(Geometric shape edit sequences)
——

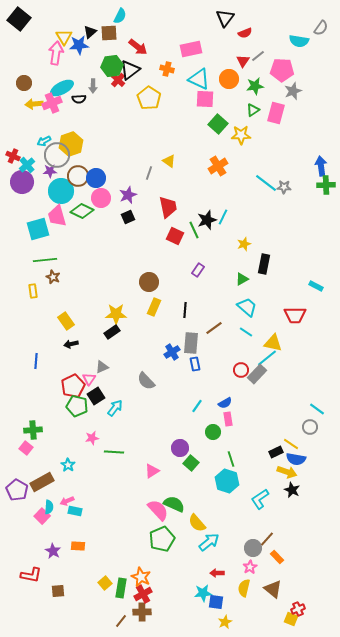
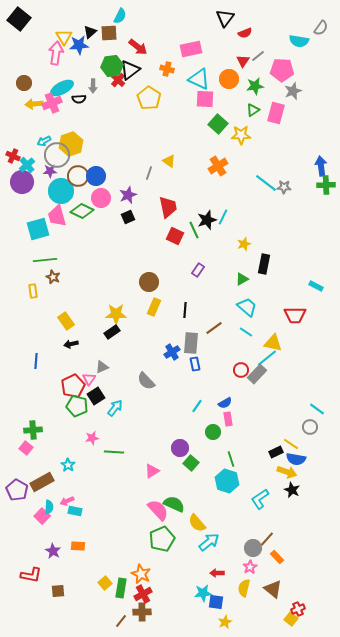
blue circle at (96, 178): moved 2 px up
orange star at (141, 577): moved 3 px up
yellow square at (291, 619): rotated 16 degrees clockwise
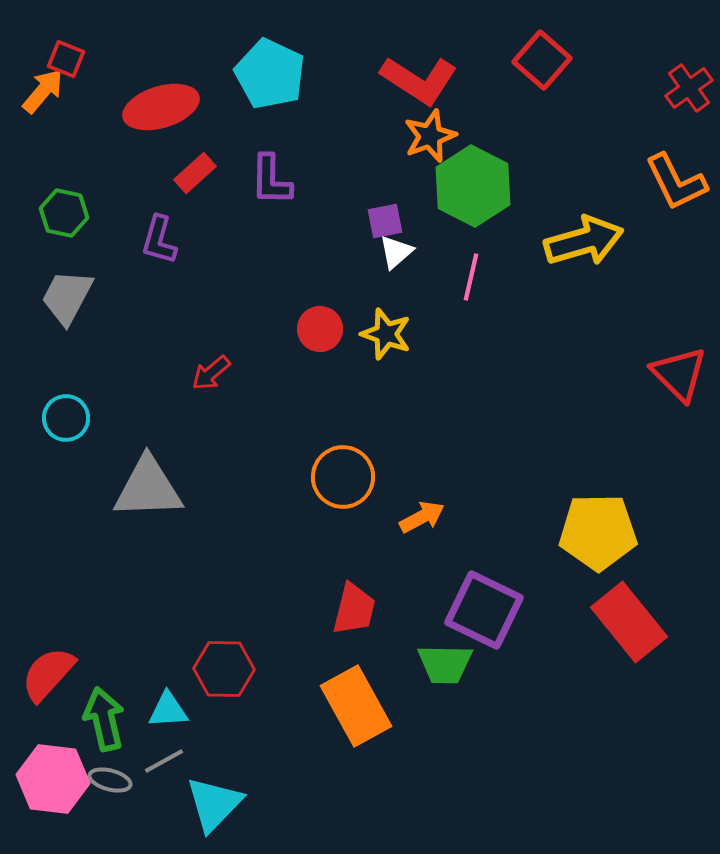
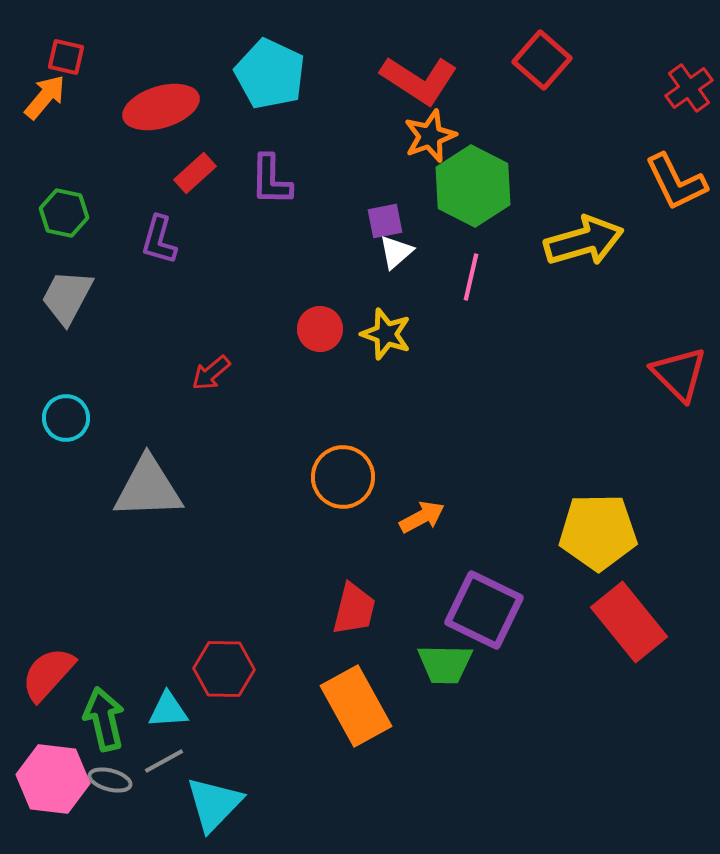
red square at (66, 59): moved 2 px up; rotated 9 degrees counterclockwise
orange arrow at (43, 91): moved 2 px right, 6 px down
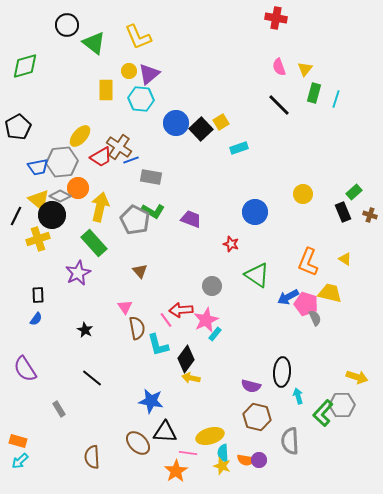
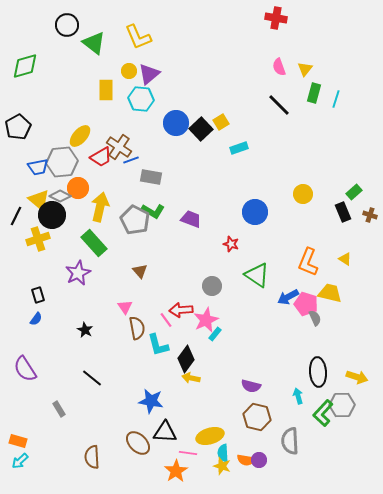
black rectangle at (38, 295): rotated 14 degrees counterclockwise
black ellipse at (282, 372): moved 36 px right; rotated 8 degrees counterclockwise
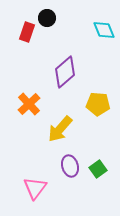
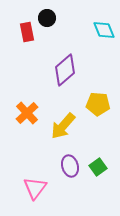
red rectangle: rotated 30 degrees counterclockwise
purple diamond: moved 2 px up
orange cross: moved 2 px left, 9 px down
yellow arrow: moved 3 px right, 3 px up
green square: moved 2 px up
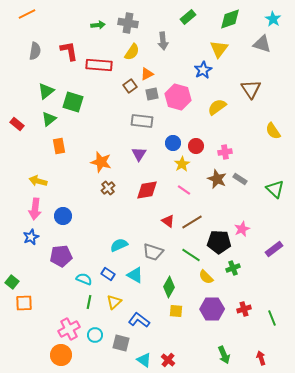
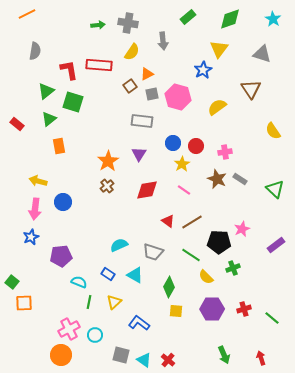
gray triangle at (262, 44): moved 10 px down
red L-shape at (69, 51): moved 19 px down
orange star at (101, 162): moved 7 px right, 1 px up; rotated 25 degrees clockwise
brown cross at (108, 188): moved 1 px left, 2 px up
blue circle at (63, 216): moved 14 px up
purple rectangle at (274, 249): moved 2 px right, 4 px up
cyan semicircle at (84, 279): moved 5 px left, 3 px down
green line at (272, 318): rotated 28 degrees counterclockwise
blue L-shape at (139, 320): moved 3 px down
gray square at (121, 343): moved 12 px down
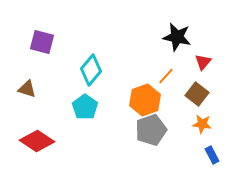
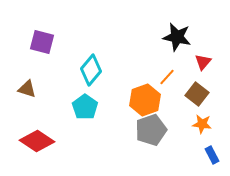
orange line: moved 1 px right, 1 px down
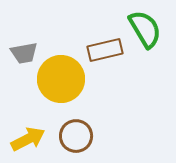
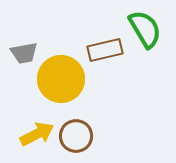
yellow arrow: moved 9 px right, 5 px up
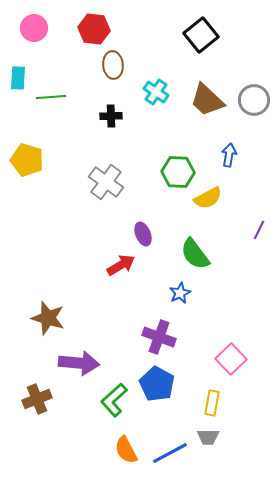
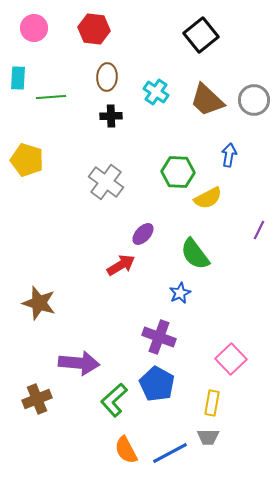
brown ellipse: moved 6 px left, 12 px down; rotated 8 degrees clockwise
purple ellipse: rotated 65 degrees clockwise
brown star: moved 9 px left, 15 px up
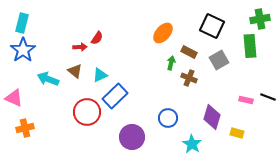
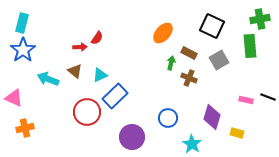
brown rectangle: moved 1 px down
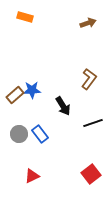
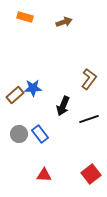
brown arrow: moved 24 px left, 1 px up
blue star: moved 1 px right, 2 px up
black arrow: rotated 54 degrees clockwise
black line: moved 4 px left, 4 px up
red triangle: moved 12 px right, 1 px up; rotated 28 degrees clockwise
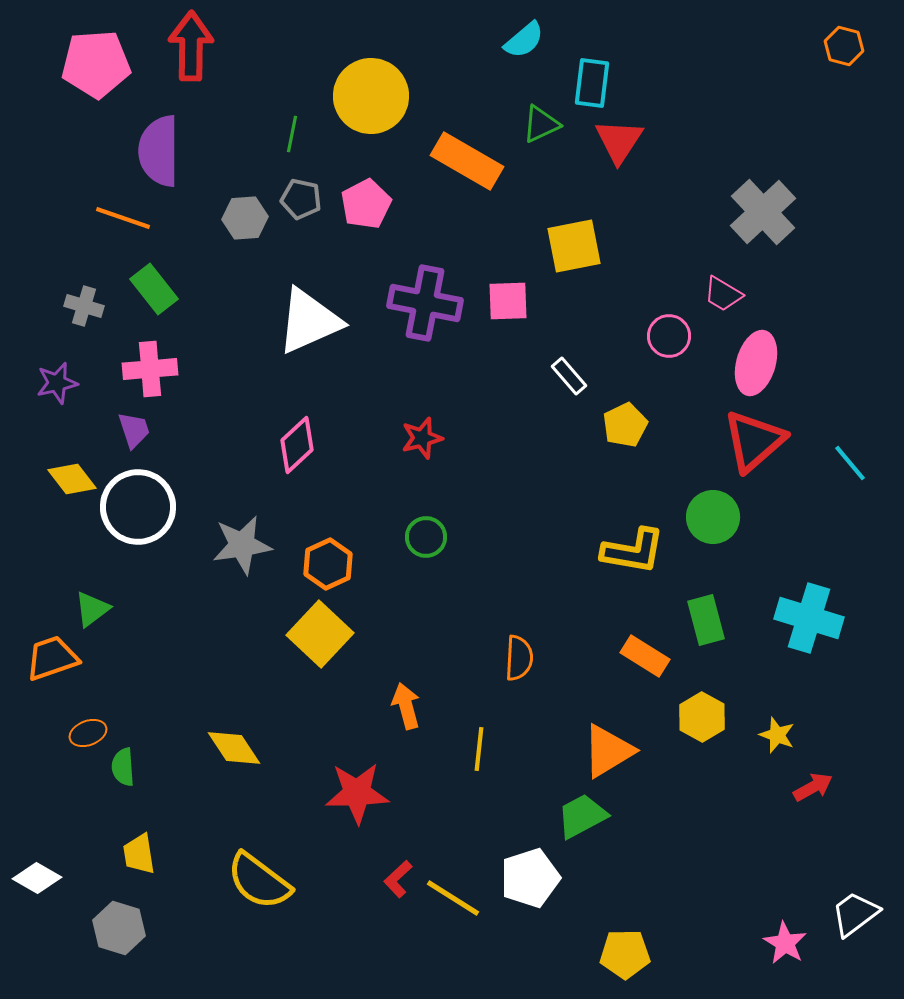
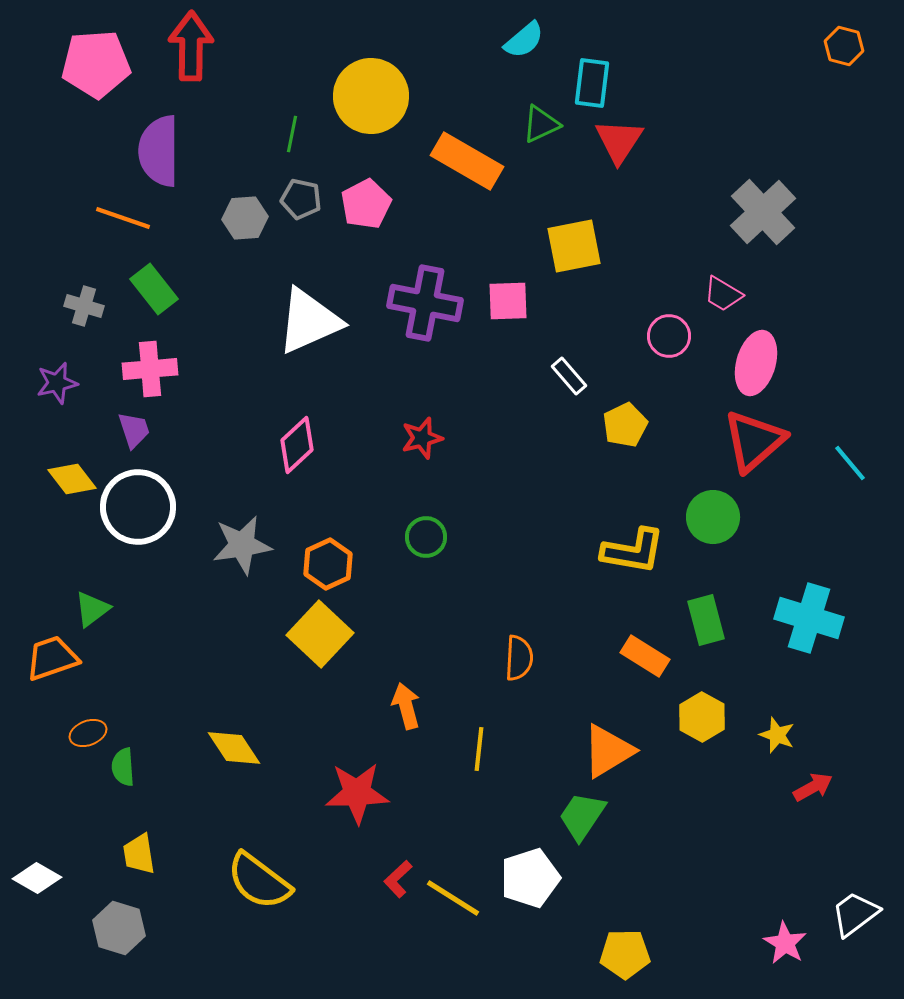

——

* Task statement
Needed here is only the span from the line with "blue star: moved 1 px right, 2 px up" through the last line of the entries, copied exactly with both ends and without pictures.

* Your solution
blue star: moved 1 px right, 2 px up
black arrow: rotated 54 degrees clockwise
black line: moved 4 px left, 4 px up
red triangle: moved 12 px right, 1 px up; rotated 28 degrees clockwise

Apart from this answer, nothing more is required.